DESCRIPTION OF THE TASK =>
When you repeat the listing below, keep every word exactly and leave out each picture.

START ENTRIES PROVIDED

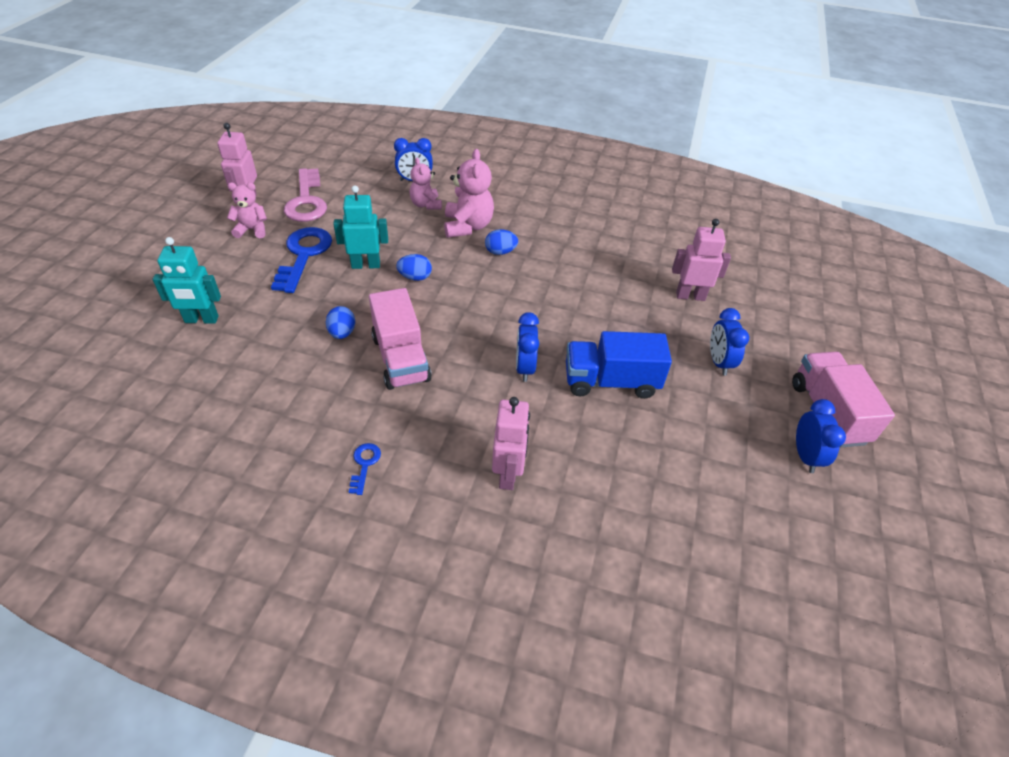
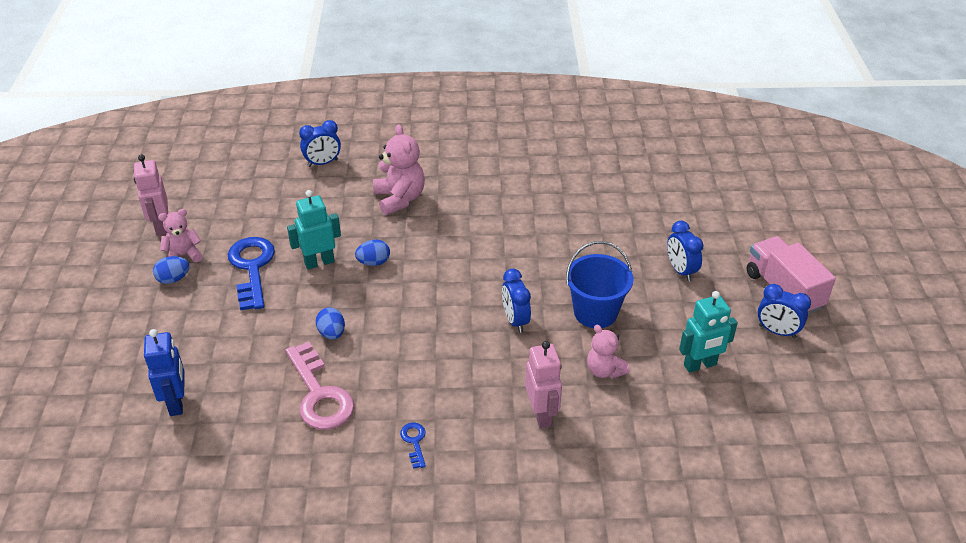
camera: 15 degrees left, 5 degrees down
(167, 360) = (177, 403): none -> blue robot
(201, 320) = (187, 357): turquoise robot -> turquoise robot (700, 365)
(306, 201) = (222, 211): pink key -> pink key (319, 394)
(401, 358) = (399, 342): pink truck -> none
(426, 204) = (347, 186): pink teddy bear -> pink teddy bear (604, 370)
(500, 252) = (443, 217): blue egg -> blue egg (173, 279)
(611, 382) = (595, 312): blue truck -> blue bucket
(690, 296) = (634, 216): pink robot -> none
(805, 456) = (777, 331): blue clock -> blue clock turned 135 degrees clockwise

END ENTRIES PROVIDED

EXERCISE RESPONSE =>
camera: 15 degrees left, 5 degrees down
(167, 360) = (177, 403): none -> blue robot
(201, 320) = (187, 357): turquoise robot -> turquoise robot (700, 365)
(306, 201) = (222, 211): pink key -> pink key (319, 394)
(401, 358) = (399, 342): pink truck -> none
(426, 204) = (347, 186): pink teddy bear -> pink teddy bear (604, 370)
(500, 252) = (443, 217): blue egg -> blue egg (173, 279)
(611, 382) = (595, 312): blue truck -> blue bucket
(690, 296) = (634, 216): pink robot -> none
(805, 456) = (777, 331): blue clock -> blue clock turned 135 degrees clockwise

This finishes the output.